> [Work task] Which lines below contain the word "orange"? Copy each one.

> [Data segment]
☆ ☆ ☆ ☆ ☆ ☆ ☆

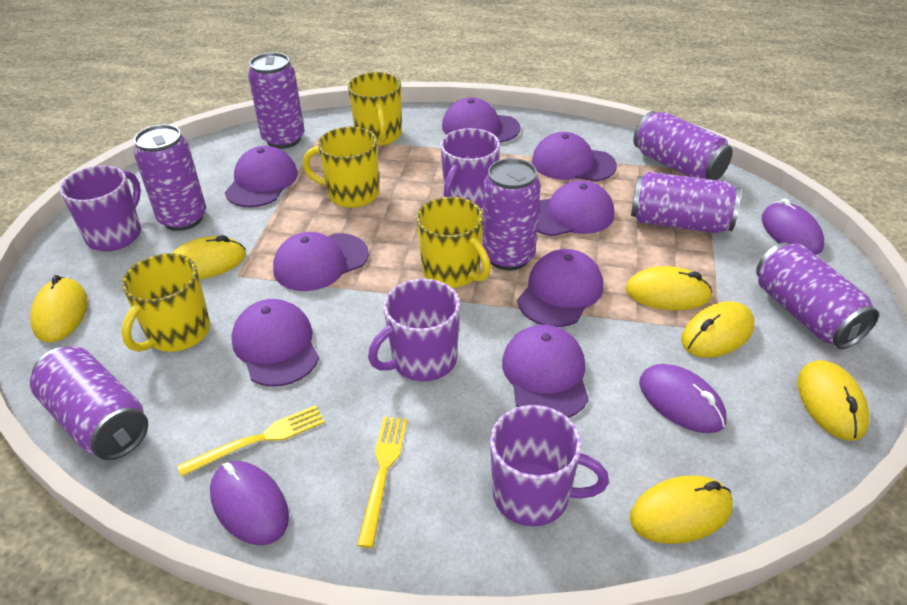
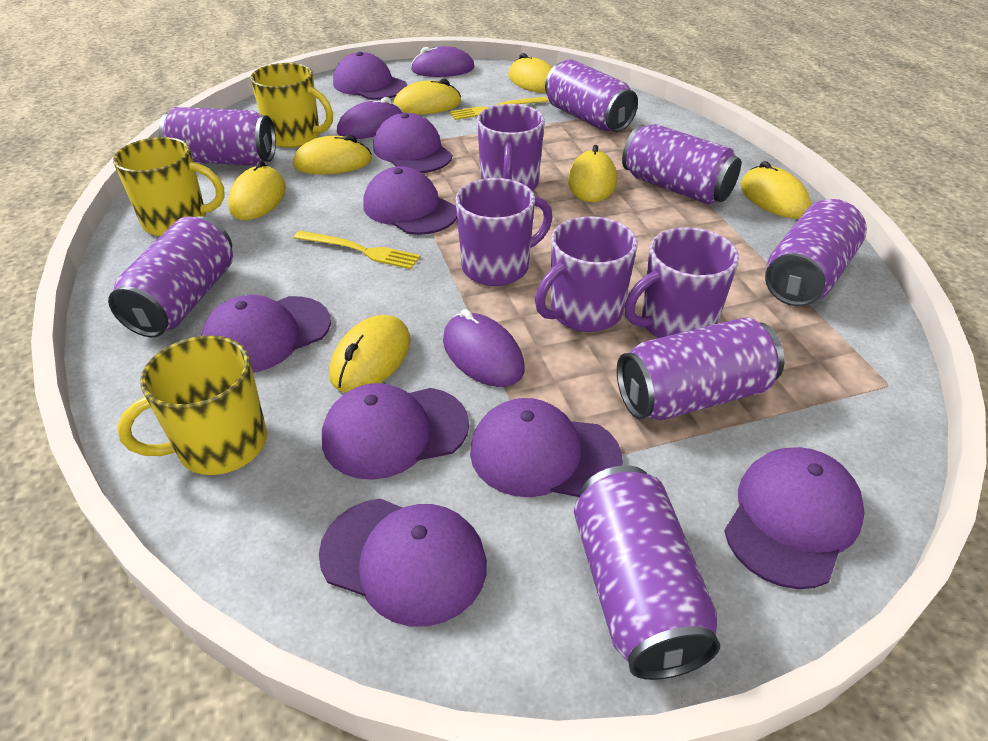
yellow mouse: 6 -> 7
yellow mug: 4 -> 3

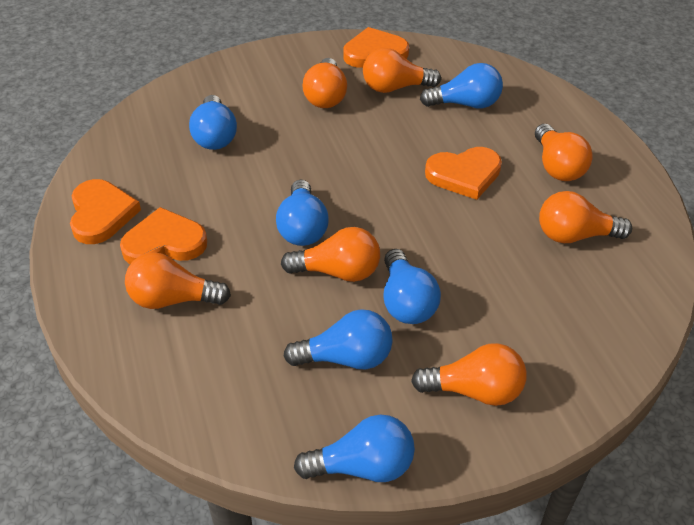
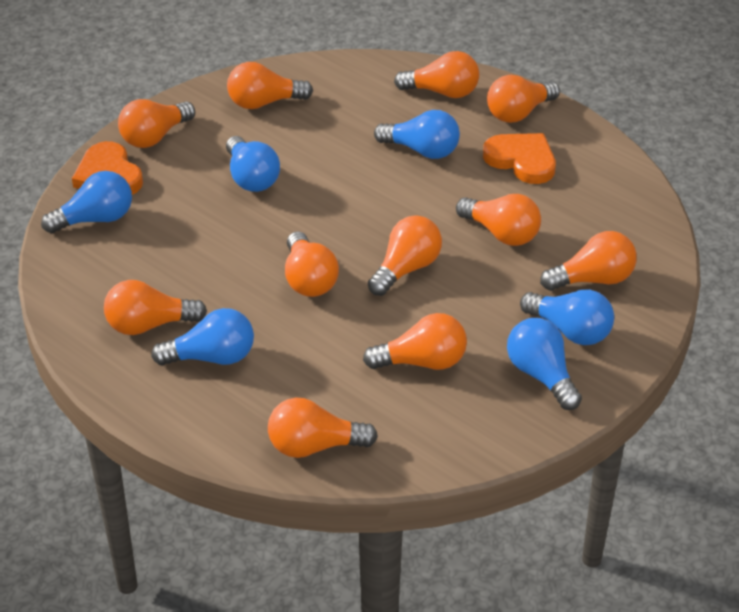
orange heart: 4 -> 2
orange light bulb: 7 -> 11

☆ ☆ ☆ ☆ ☆ ☆ ☆

> [Response below]
orange heart: 4 -> 2
orange light bulb: 7 -> 11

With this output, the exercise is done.